Return only those lines of the records below in which "fioletowy" appears.

====

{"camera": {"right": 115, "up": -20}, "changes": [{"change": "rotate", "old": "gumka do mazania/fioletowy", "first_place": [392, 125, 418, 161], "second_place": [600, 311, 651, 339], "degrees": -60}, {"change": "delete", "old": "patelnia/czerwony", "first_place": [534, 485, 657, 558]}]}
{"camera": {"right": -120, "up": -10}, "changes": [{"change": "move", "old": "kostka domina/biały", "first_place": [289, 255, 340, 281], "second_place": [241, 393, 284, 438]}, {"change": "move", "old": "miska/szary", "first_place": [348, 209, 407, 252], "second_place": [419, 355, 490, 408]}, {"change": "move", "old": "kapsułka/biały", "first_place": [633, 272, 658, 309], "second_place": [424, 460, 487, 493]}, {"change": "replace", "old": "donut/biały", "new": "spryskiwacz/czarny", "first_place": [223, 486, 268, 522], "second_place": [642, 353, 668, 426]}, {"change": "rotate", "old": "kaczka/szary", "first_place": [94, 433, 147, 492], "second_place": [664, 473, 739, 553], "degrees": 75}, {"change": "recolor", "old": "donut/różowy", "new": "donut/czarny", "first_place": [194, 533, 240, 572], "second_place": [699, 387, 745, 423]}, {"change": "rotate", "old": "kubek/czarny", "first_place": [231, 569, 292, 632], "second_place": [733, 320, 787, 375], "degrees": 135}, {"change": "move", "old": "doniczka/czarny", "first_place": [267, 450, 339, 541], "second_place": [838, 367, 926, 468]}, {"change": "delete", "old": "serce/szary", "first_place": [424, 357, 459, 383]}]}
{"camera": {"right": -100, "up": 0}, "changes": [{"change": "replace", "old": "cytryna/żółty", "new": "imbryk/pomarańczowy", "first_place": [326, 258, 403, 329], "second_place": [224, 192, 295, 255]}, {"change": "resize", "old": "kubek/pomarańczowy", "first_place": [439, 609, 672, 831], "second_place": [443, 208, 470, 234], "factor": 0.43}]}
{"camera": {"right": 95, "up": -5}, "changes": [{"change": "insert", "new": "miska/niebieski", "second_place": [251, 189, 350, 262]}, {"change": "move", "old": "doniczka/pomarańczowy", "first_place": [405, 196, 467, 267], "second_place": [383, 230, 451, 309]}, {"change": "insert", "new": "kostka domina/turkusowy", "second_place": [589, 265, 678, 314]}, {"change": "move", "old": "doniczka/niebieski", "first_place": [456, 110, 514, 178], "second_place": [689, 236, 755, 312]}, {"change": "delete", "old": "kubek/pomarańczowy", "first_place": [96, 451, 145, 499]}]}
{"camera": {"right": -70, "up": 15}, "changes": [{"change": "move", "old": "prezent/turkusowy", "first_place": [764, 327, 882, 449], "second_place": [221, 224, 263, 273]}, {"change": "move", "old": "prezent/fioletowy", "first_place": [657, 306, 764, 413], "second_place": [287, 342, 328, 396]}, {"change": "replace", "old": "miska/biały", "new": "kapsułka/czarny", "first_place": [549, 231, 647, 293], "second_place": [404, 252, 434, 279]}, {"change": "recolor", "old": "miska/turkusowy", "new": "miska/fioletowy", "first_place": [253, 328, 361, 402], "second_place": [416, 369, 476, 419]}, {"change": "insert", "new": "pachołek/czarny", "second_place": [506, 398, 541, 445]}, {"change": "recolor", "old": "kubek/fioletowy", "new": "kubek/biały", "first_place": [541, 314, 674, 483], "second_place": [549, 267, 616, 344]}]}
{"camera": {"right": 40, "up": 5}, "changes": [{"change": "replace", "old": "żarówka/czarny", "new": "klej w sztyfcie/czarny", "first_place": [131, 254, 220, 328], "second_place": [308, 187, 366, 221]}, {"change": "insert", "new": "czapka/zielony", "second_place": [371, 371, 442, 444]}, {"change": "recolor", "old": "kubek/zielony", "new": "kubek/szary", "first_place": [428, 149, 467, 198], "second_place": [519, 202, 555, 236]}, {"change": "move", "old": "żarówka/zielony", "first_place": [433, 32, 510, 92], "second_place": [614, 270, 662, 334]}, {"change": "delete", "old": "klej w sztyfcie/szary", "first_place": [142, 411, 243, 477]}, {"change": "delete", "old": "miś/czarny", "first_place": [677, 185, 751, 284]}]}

====

Response:
{"camera": {"right": 115, "up": -20}, "changes": [{"change": "rotate", "old": "gumka do mazania/fioletowy", "first_place": [392, 125, 418, 161], "second_place": [600, 311, 651, 339], "degrees": -60}, {"change": "delete", "old": "patelnia/czerwony", "first_place": [534, 485, 657, 558]}]}
{"camera": {"right": -70, "up": 15}, "changes": [{"change": "move", "old": "prezent/turkusowy", "first_place": [764, 327, 882, 449], "second_place": [221, 224, 263, 273]}, {"change": "move", "old": "prezent/fioletowy", "first_place": [657, 306, 764, 413], "second_place": [287, 342, 328, 396]}, {"change": "replace", "old": "miska/biały", "new": "kapsułka/czarny", "first_place": [549, 231, 647, 293], "second_place": [404, 252, 434, 279]}, {"change": "recolor", "old": "miska/turkusowy", "new": "miska/fioletowy", "first_place": [253, 328, 361, 402], "second_place": [416, 369, 476, 419]}, {"change": "insert", "new": "pachołek/czarny", "second_place": [506, 398, 541, 445]}, {"change": "recolor", "old": "kubek/fioletowy", "new": "kubek/biały", "first_place": [541, 314, 674, 483], "second_place": [549, 267, 616, 344]}]}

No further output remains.